**Extracted records:**
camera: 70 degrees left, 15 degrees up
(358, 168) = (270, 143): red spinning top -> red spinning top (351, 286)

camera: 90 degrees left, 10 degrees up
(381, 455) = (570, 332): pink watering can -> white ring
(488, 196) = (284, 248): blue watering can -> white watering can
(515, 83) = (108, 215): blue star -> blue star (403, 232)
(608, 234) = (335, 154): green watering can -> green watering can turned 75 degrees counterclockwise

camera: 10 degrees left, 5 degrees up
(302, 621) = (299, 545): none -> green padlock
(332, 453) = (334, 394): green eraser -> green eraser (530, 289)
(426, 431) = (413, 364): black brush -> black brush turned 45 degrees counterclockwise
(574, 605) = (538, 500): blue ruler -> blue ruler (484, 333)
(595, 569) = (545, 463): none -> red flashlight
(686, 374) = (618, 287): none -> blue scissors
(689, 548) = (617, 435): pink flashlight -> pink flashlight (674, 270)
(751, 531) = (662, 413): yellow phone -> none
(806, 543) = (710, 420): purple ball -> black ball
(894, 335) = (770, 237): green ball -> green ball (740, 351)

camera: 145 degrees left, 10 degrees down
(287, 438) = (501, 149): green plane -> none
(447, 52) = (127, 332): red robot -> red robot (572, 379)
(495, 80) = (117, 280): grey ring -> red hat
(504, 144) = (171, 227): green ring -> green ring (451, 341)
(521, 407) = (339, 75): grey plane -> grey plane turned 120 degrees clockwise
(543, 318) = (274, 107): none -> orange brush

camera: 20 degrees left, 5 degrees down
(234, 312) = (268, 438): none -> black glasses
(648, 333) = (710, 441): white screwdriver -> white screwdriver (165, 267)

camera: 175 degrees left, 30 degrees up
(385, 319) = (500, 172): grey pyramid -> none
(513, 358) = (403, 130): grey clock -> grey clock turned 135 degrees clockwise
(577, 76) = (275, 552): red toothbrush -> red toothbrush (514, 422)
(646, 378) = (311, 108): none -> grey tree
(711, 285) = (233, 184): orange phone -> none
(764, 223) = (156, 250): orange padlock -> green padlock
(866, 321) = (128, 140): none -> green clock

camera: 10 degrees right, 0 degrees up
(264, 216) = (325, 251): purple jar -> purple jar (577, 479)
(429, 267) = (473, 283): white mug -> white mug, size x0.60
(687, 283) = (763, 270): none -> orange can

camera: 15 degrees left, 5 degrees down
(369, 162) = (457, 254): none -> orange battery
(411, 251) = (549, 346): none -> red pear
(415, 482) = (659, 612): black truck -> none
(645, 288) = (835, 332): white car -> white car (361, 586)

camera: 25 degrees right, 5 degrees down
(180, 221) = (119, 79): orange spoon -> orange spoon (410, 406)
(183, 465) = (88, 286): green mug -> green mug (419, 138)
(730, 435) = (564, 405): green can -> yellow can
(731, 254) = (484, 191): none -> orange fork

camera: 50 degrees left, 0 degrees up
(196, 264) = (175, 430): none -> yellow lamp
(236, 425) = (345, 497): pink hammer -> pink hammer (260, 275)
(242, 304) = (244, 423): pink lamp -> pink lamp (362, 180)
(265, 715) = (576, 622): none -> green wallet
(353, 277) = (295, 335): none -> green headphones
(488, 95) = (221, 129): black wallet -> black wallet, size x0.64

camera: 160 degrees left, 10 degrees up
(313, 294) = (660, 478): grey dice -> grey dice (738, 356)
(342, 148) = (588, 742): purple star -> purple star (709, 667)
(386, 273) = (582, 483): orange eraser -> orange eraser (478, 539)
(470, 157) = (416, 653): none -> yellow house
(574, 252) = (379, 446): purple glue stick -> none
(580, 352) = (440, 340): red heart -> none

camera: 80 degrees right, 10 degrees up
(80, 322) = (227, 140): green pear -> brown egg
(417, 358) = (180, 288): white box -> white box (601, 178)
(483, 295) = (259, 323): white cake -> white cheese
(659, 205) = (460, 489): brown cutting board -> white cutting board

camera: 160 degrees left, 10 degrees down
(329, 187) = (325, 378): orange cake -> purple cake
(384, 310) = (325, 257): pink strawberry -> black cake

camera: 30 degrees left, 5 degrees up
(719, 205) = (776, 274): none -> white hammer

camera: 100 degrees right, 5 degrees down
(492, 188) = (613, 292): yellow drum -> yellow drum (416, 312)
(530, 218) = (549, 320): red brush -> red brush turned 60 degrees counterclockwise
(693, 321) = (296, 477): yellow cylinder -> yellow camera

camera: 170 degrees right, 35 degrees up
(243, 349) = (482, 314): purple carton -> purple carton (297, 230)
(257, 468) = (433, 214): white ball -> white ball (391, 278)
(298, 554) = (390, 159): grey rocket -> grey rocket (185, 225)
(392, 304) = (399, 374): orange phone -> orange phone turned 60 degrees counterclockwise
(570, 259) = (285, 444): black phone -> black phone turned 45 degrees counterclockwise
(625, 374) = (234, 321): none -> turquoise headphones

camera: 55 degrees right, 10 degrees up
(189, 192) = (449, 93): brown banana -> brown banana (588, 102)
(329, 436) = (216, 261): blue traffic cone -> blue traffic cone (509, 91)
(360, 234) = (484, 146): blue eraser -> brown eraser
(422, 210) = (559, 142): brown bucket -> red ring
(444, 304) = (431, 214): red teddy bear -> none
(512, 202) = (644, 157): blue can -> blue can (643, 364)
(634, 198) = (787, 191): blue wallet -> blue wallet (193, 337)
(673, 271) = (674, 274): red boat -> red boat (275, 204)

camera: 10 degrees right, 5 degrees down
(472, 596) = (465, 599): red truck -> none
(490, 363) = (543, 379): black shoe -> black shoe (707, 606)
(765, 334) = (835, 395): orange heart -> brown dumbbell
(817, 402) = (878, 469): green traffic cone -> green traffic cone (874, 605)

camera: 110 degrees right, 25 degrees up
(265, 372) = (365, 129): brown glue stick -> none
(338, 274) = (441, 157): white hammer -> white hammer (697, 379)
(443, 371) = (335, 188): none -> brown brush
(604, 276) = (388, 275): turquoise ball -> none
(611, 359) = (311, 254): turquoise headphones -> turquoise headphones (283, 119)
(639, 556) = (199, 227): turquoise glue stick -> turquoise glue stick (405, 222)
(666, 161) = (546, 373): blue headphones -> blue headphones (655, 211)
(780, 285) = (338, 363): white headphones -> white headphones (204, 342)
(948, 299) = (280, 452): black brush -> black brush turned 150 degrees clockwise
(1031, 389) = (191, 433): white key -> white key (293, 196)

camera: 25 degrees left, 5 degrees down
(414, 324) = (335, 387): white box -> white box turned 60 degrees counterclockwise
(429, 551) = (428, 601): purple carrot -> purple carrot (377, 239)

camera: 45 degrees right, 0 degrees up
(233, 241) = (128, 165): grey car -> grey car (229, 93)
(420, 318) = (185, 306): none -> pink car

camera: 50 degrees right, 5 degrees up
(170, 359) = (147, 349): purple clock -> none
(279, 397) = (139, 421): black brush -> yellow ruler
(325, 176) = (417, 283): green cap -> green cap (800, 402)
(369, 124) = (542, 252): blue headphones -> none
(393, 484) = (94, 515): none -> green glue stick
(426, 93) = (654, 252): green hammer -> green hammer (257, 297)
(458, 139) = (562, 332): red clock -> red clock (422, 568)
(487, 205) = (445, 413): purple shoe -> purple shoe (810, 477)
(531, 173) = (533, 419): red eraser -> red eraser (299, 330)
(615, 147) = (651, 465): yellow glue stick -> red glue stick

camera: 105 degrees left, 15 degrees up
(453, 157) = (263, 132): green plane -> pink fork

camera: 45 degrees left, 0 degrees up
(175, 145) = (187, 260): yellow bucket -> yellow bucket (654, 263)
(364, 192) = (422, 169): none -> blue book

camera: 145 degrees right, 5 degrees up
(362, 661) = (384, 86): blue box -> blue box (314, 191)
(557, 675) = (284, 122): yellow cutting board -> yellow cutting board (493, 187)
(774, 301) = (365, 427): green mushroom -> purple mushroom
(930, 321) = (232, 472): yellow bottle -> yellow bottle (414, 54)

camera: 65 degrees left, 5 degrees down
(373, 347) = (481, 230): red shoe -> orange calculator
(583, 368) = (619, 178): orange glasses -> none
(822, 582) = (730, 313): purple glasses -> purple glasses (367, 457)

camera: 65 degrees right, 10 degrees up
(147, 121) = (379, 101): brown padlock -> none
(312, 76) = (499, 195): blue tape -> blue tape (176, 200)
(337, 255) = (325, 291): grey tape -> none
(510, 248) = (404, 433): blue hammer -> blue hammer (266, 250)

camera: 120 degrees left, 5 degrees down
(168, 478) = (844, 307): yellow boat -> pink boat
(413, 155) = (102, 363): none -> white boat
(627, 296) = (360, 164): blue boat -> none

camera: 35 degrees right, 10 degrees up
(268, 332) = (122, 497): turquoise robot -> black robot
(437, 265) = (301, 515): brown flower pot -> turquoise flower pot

**Assigned task:** Each line above from the one with "(543, 318) = (274, 107): none -> orange brush" up to and including the one with "(242, 304) = (244, 423): pink" must be set down exactly, and no line outside that span may appear.

**Output:**
(543, 318) = (274, 107): none -> orange brush

camera: 20 degrees left, 5 degrees down
(234, 312) = (268, 438): none -> black glasses
(648, 333) = (710, 441): white screwdriver -> white screwdriver (165, 267)

camera: 175 degrees left, 30 degrees up
(385, 319) = (500, 172): grey pyramid -> none
(513, 358) = (403, 130): grey clock -> grey clock turned 135 degrees clockwise
(577, 76) = (275, 552): red toothbrush -> red toothbrush (514, 422)
(646, 378) = (311, 108): none -> grey tree
(711, 285) = (233, 184): orange phone -> none
(764, 223) = (156, 250): orange padlock -> green padlock
(866, 321) = (128, 140): none -> green clock

camera: 10 degrees right, 0 degrees up
(264, 216) = (325, 251): purple jar -> purple jar (577, 479)
(429, 267) = (473, 283): white mug -> white mug, size x0.60
(687, 283) = (763, 270): none -> orange can

camera: 15 degrees left, 5 degrees down
(369, 162) = (457, 254): none -> orange battery
(411, 251) = (549, 346): none -> red pear
(415, 482) = (659, 612): black truck -> none
(645, 288) = (835, 332): white car -> white car (361, 586)

camera: 25 degrees right, 5 degrees down
(180, 221) = (119, 79): orange spoon -> orange spoon (410, 406)
(183, 465) = (88, 286): green mug -> green mug (419, 138)
(730, 435) = (564, 405): green can -> yellow can
(731, 254) = (484, 191): none -> orange fork

camera: 50 degrees left, 0 degrees up
(196, 264) = (175, 430): none -> yellow lamp
(236, 425) = (345, 497): pink hammer -> pink hammer (260, 275)
(242, 304) = (244, 423): pink lamp -> pink lamp (362, 180)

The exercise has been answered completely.